WHAT YOU ARE ASKED TO DO -
Which lines in the material below contain the string "alto"? Return each such line in full, treating uppercase and lowercase as different.

┏━━

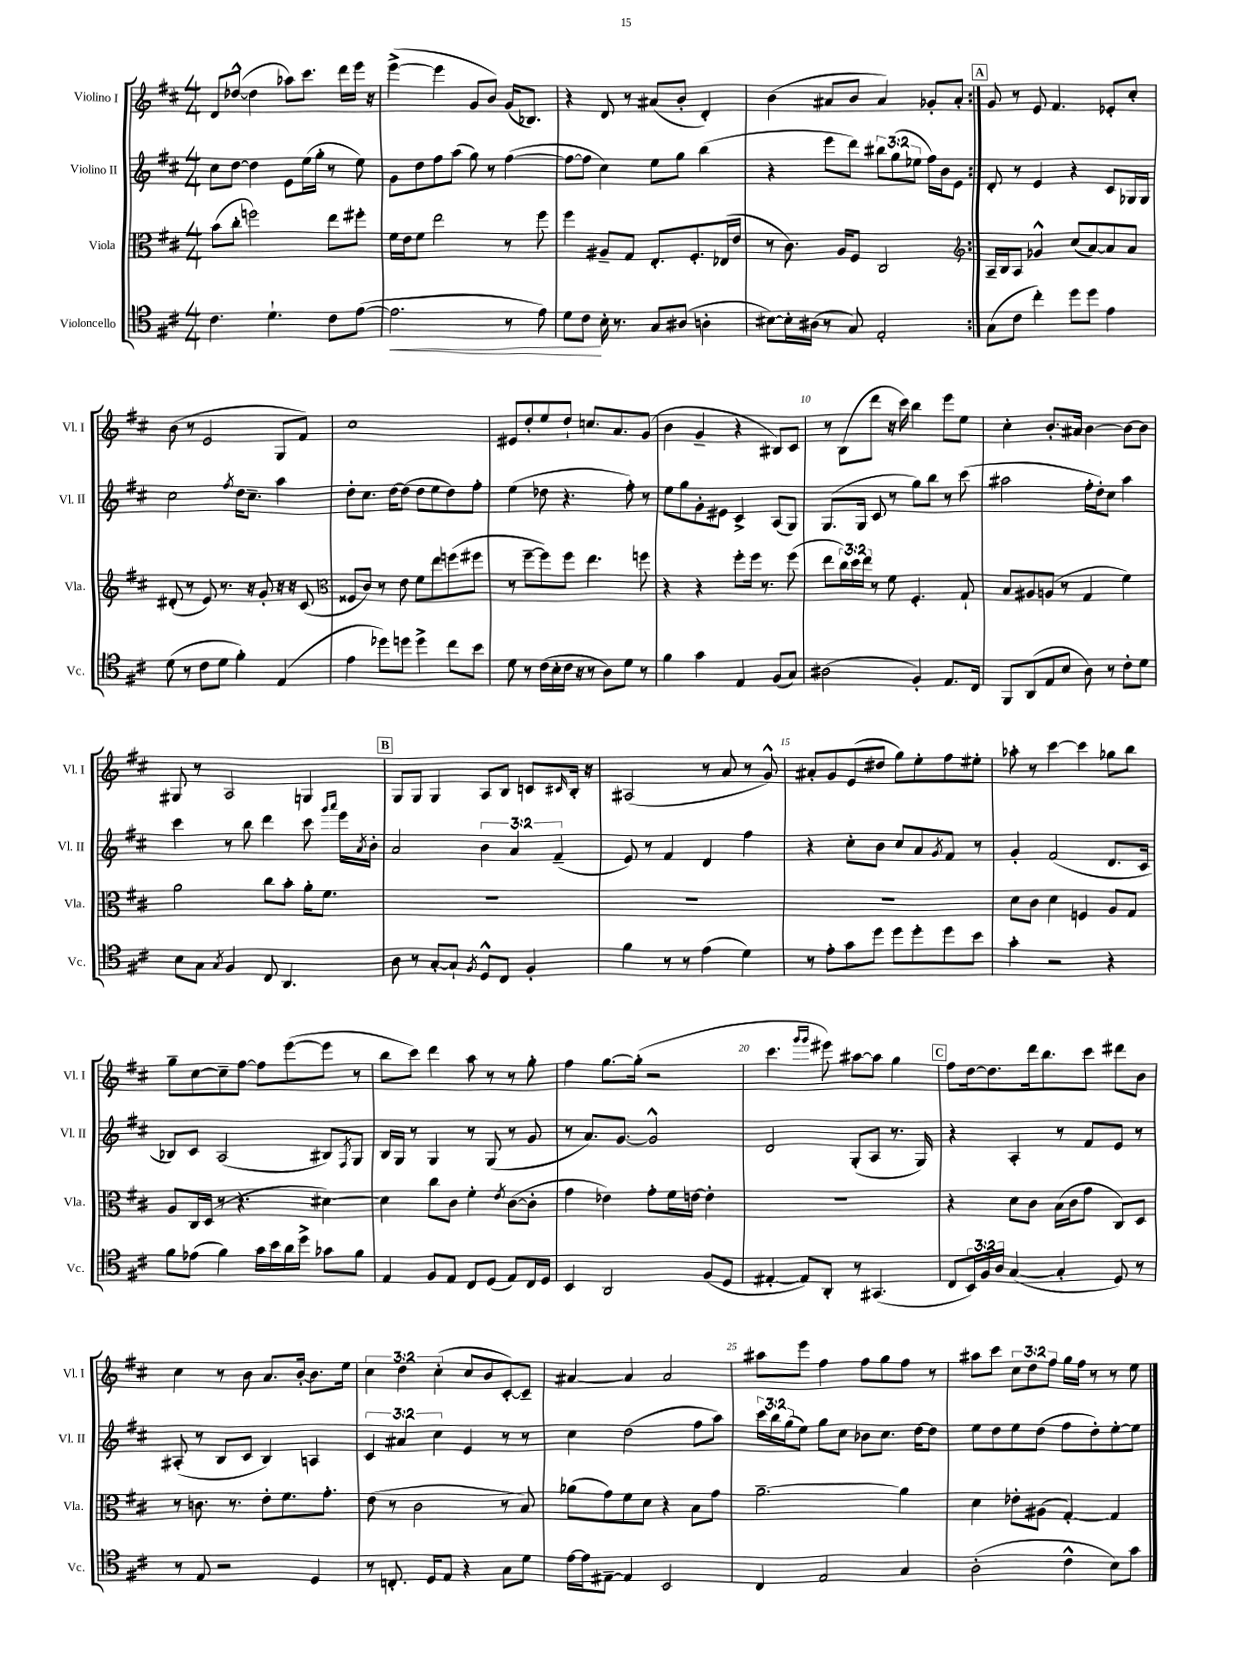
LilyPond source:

<<
\new StaffGroup <<
\new Staff = "s0" \with { instrumentName = "Violino I" shortInstrumentName = "Vl. I" } {
    \clef treble \key d \major \numericTimeSignature \time 4/4 \override Staff.TupletNumber.text = #tuplet-number::calc-fraction-text
    \repeat volta 2 { d'8 des''8~-^( des''4 aes''8) cis'''8. d'''16 e'''16 r16 |
    e'''4~->( e'''4 g'8 b'8) g'16( bes8.) |
    r4 d'8 r8 ais'8( b'8-. d'4-.) |
    b'4( ais'8 b'8 ais'4) ges'8-. ais'8-. | }
    \mark \markup { \box "A" } g'8 r8 e'8 fis'4. ees'8-. cis''8-. |
    b'8( r8 e'2 g8 fis'8) |
    cis''1 |
    eis'8 d''8-. e''8 d''8-! c''8. a'8. g'8( |
    b'4 g'4-- r4 bis8) cis'8 |
    r8 b8( d'''8 r16 cis'''16) b''4 e'''8 e''8 |
    cis''4-. b'8.-. ais'16 b'4~ b'8~ b'8 |
    gis8 r8 a2 g4 |
    \mark \markup { \box "B" } g8 g8 g4 a8 b8 c'8 \grace { cis'16 } b16-. r16 |
    ais2( r8 a'8 r8 g'8-^) |
    ais'8-. g'8 e'8( dis''8 g''8) e''8-. fis''8 eis''8-. |
    aes''8-. r8 cis'''4~ cis'''4 ges''8 b''8 |
    g''8-- cis''8~ cis''8-- fis''8~ fis''8 e'''8~( e'''8 r8 |
    b''8 cis'''8) d'''4 a''8 r8 r8 g''8-. |
    fis''4 g''8.~ g''16-.( r2 |
    cis'''4. \grace { g'''16 g'''16 } eis'''8) ais''8~ ais''8 g''4 |
    \mark \markup { \box "C" } fis''8 d''16~ d''8. d'''16 b''8. cis'''8 dis'''8 b'8 |
    cis''4 r8 b'8 a'8. b'16~-. b'8. e''16 |
    \tuplet 3/2 { cis''4 d''4 cis''4-.( } cis''8 b'8 cis'8~-.) cis'8-- |
    ais'4~ ais'4 ais'2 |
    ais''8 e'''8 fis''4 fis''8 g''8 fis''8 r8 |
    ais''8 cis'''8 \tuplet 3/2 { cis''8 d''8 fis''8 } g''16 fis''16 r8 r8 e''8 \bar "|." |
}
\new Staff = "s1" \with { instrumentName = "Violino II" shortInstrumentName = "Vl. II" } {
    \clef treble \key d \major \numericTimeSignature \time 4/4 \override Staff.TupletNumber.text = #tuplet-number::calc-fraction-text
    \repeat volta 2 { cis''8 d''8~ d''4 e'8 e''16( g''16-. r8 e''8) |
    g'8 d''8 fis''8 a''8( g''8) r8 fis''4~( |
    fis''8~ fis''8 cis''4) e''8 g''8 b''4( |
    r4 e'''8 d'''8) \tuplet 3/2 { bis''8 g''8( ees''8 } fis''16) b'16 e'8 | }
    \mark \markup { \box "A" } d'8-. r8 e'4 r4 cis'8 ges16 ges16 |
    cis''2 \acciaccatura { fis''8 } d''16 cis''8.-- a''4 |
    d''8-. cis''8. d''16~ d''8( d''8 e''8 d''8) fis''8-. |
    e''4( des''8 r4. fis''8-.) r8 |
    e''8 g''8 g'8-. eis'8 cis'4-> a8( g8) |
    g8.( g16 cis'8 r8 g''8) b''8 r8 cis'''8( |
    ais''2 fis''16-. d''16-.) cis''8 ais''4 |
    cis'''4 r8 b''8 d'''4 cis'''8 \grace { g'''16 a'''16 } e'''16 \acciaccatura { a'8 } b'16-. |
    \mark \markup { \box "B" } a'2 \tuplet 3/2 { b'4 a'4 fis'4--( } |
    e'8) r8 fis'4 d'4 fis''4 |
    r4 cis''8-. b'8 cis''8 a'8 \acciaccatura { g'8 } fis'8 r8 |
    g'4-. fis'2( d'8. cis'16 |
    bes8) cis'8 a2( bis8) \acciaccatura { fis8 } g8 |
    b16 g16 r8 g4 r8 g8( r8 g'8 |
    r8 a'8.) g'8.~ g'2-^ |
    d'2 g8-.( a8 r8. g16) |
    \mark \markup { \box "C" } r4 a4-. r8 fis'8 e'8 r8 |
    ais8-.( r8 b8 cis'8 b4) a4 |
    \tuplet 3/2 { cis'4 ais'4 cis''4 } e'4 r8 r8 |
    cis''4 d''2( fis''8 a''8) |
    \tuplet 3/2 { cis'''16 b''16 g''16( } e''8) g''8 cis''8 bes'8 cis''8. d''16~ d''8 |
    e''8 d''8 e''8 d''8( fis''8 d''8-.) e''8~-. e''8 \bar "|." |
}
\new Staff = "s2" \with { instrumentName = "Viola" shortInstrumentName = "Vla." } {
    \clef alto \key d \major \numericTimeSignature \time 4/4 \override Staff.TupletNumber.text = #tuplet-number::calc-fraction-text
    \repeat volta 2 { b'8( cis''8-. f''2) e''8 fis''8-. |
    fis'16 e'16 fis'8 e''2 r8 fis''8 |
    fis''4 ais8-- g8 e8.-. fis8.-. ees16( e'16 |
    r8 cis'8.) a16 fis8 cis2 | }
    \mark \markup { \box "A" } \clef treble a16-- b16 a8 ges'4-^ cis''8( a'8~) a'8 a'8 |
    dis'8-.( r8 e'8) r8. r16 g'8-. r16 r16 cis'8( |
    \clef alto fisis8 cis'8) r8 e'8 fis'8 e''8 f''8( fis''8 |
    r8 fis''8~-- fis''8) fis''8 e''4. f''8 |
    r4 r4 fis''8-. fis''16 r8. fis''8( |
    e''8 \tuplet 3/2 { cis''16) d''16 e''16 } r8 fis'8 fis4.-. g8-! |
    b8 ais8 a8( r8 g4 fis'4) |
    a'2 cis''8 b'8-. a'16-. fis'8. |
    \mark \markup { \box "B" } R1 |
    R1 |
    R1 |
    d'8 cis'8 d'4 f4 a8 g8 |
    a8 cis16 d16( r8 r4. dis'4~) |
    dis'4 cis''8 cis'8 fis'4-. \acciaccatura { e'8 } cis'8~( cis'8-. |
    g'4 ees'4) g'8-. fis'16 e'16~ e'4-. |
    R1 |
    \mark \markup { \box "C" } r4 d'8 cis'8 b16( cis'16 g'8 cis8) d8 |
    r8 c'8. r8. e'8-. fis'8. g'8.-. |
    e'8( r8 cis'2 r8 b8) |
    aes'8( g'8) fis'8 d'8 r4 b8 g'8 |
    a'2.~-- a'4 |
    d'4 ees'8-. ais8( g4~-.) g4 \bar "|." |
}
\new Staff = "s3" \with { instrumentName = "Violoncello" shortInstrumentName = "Vc." } {
    \clef tenor \key d \major \numericTimeSignature \time 4/4 \override Staff.TupletNumber.text = #tuplet-number::calc-fraction-text
    \repeat volta 2 { cis'4. d'4.-! cis'8 e'8~( |
    e'2.\< r8 e'8) |
    d'8 cis'8\! b16-. r8. g8 ais8( a4-. |
    bis8~) bis16-. ais16( r8 g8) e2-. | }
    \mark \markup { \box "A" } g8( cis'8 cis''4-.) d''8 d''8 e'4 |
    d'8( r8 cis'8 d'8 fis'4-.) e4( |
    e'4 des''8) d''8 d''4-> cis''8 b'8 |
    d'8 r8 cis'16( b16-. cis'16 r16 r8 a8) d'8 r8 |
    fis'4 g'4 e4 fis8( g8) |
    ais2( fis4-.) e8. cis16 |
    fis,8 a,8( e8 b8 a8) r8 cis'8-. d'8 |
    b8 g8 \acciaccatura { g8 } fis4 cis8 a,4. |
    \mark \markup { \box "B" } a8 r8 g8~-. g8-! \acciaccatura { fis8 } d8-^ cis8 fis4-. |
    fis'4 r8 r8 e'4( d'4) |
    r8 e'8-. g'8 d''8 d''8 d''8-. d''8 b'8 |
    g'4-. r2 r4 |
    fis'8 ees'8( fis'4) g'16 b'16 a'16 d''16-> ges'8 fis'8 |
    e4 fis8 e8 cis8 d8( e8) cis16 d16 |
    b,4 a,2 fis8( d8 |
    eis4~-. eis8) a,8-. r8 gis,4.( |
    \mark \markup { \box "C" } cis8 \tuplet 3/2 { b,16) fis16 a16 } g4~( g4-. d8) r8 |
    r8 e8 r2 d4 |
    r8 c8.-. d16 e8 r4 g8 d'8 |
    e'16~ e'16 eis8~-- eis4 b,2 |
    cis4 e2 g4 |
    a2-.( cis'4-^ b8) g'8 \bar "|." |
}
>>
>>
\layout { \context { \Score \override BarNumber.break-visibility = ##(#f #t #t) barNumberVisibility = #(every-nth-bar-number-visible 5) } }
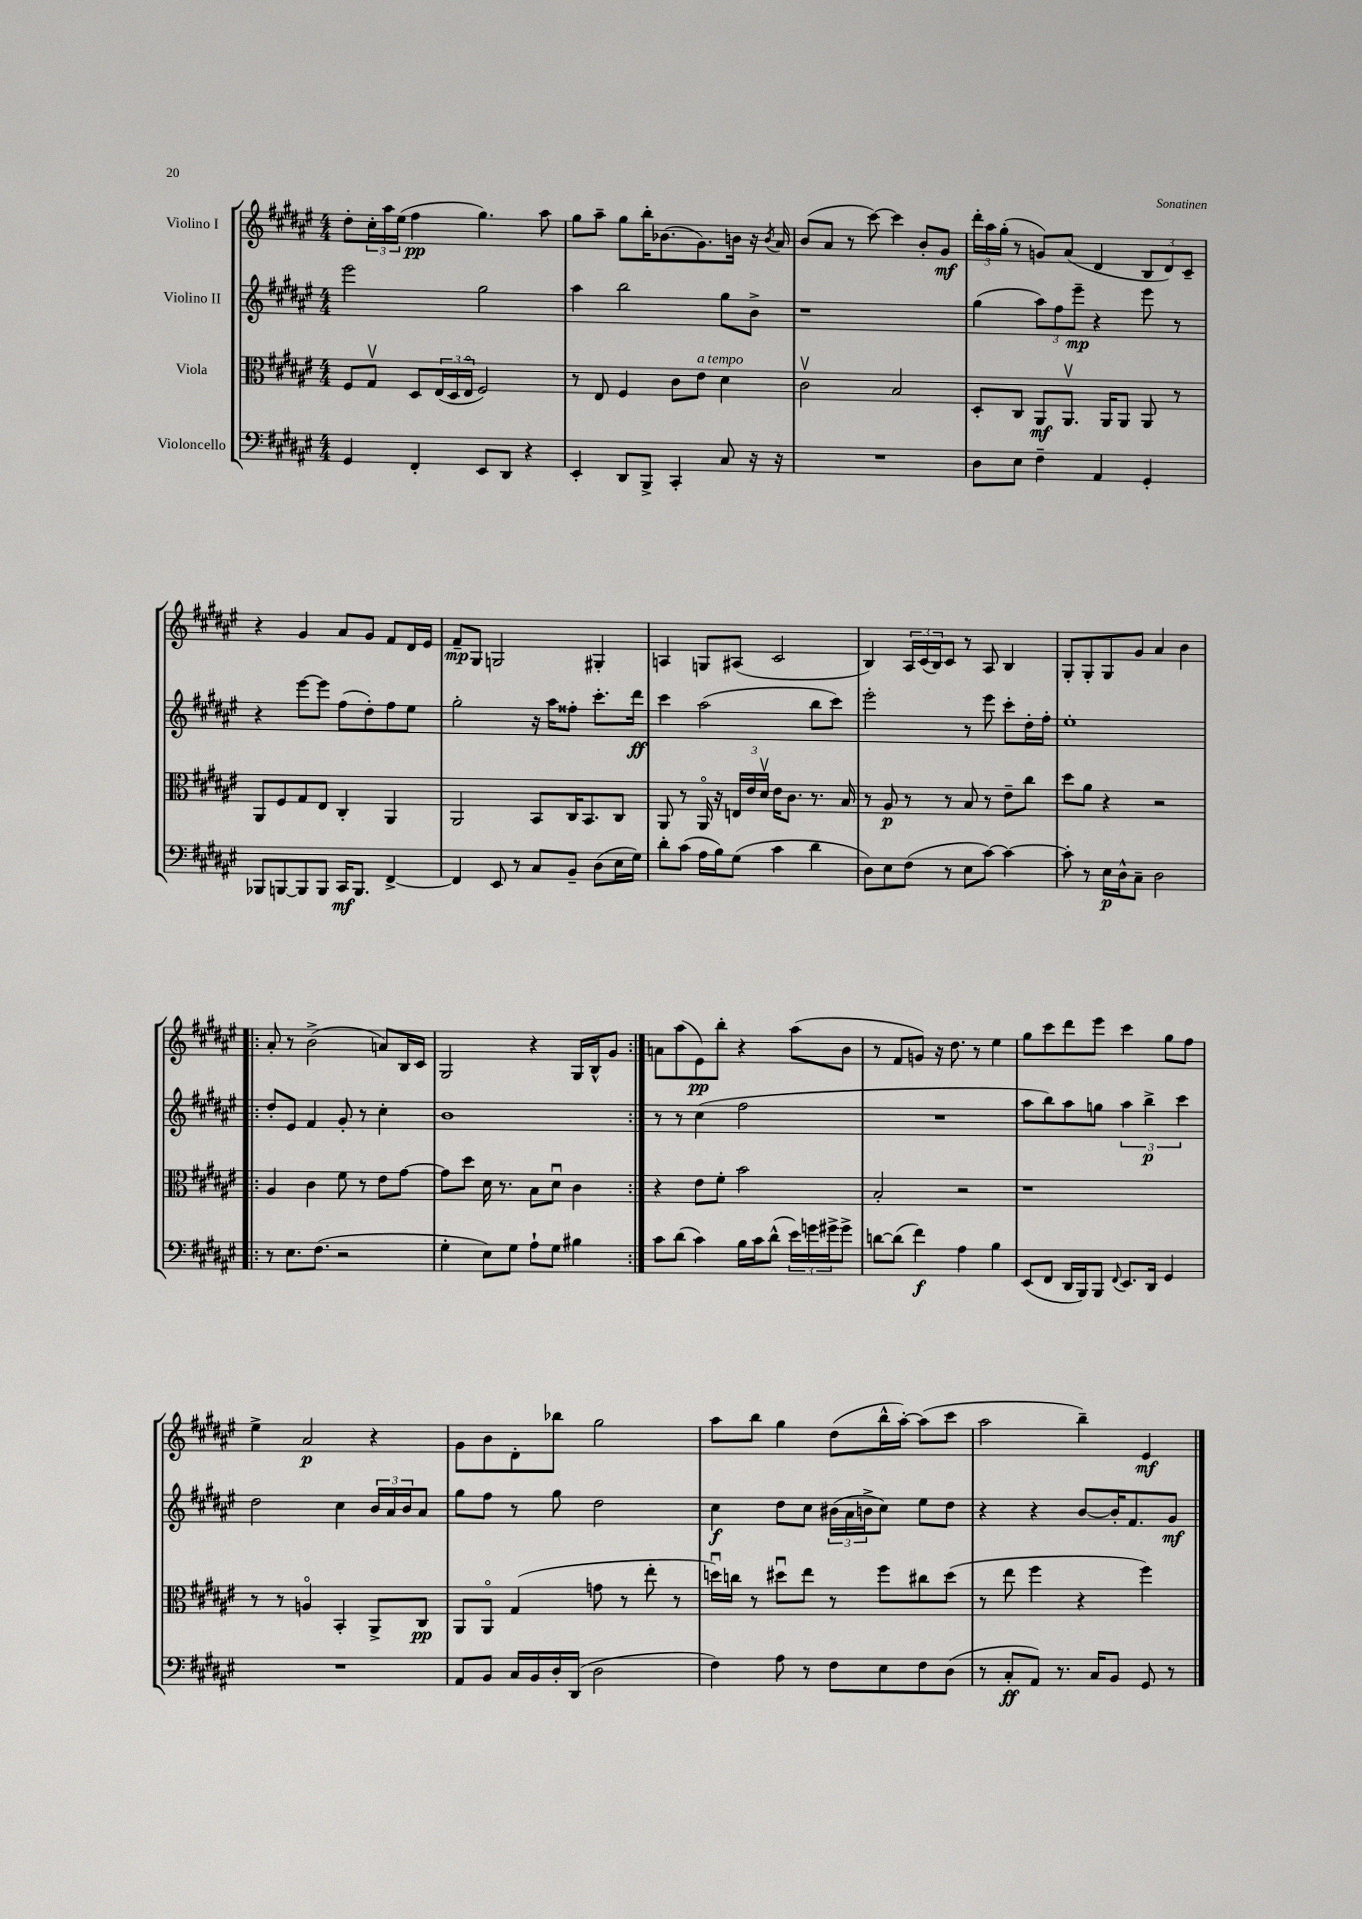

┗━━

SOLUTION TO THIS TASK -
    \clef alto \key d \major \numericTimeSignature \time 4/4 \override Staff.TupletNumber.text = #tuplet-number::calc-fraction-text
    \clef alto fisis8 cis'8) r8 e'8 fis'8 e''8 f''8( fis''8 |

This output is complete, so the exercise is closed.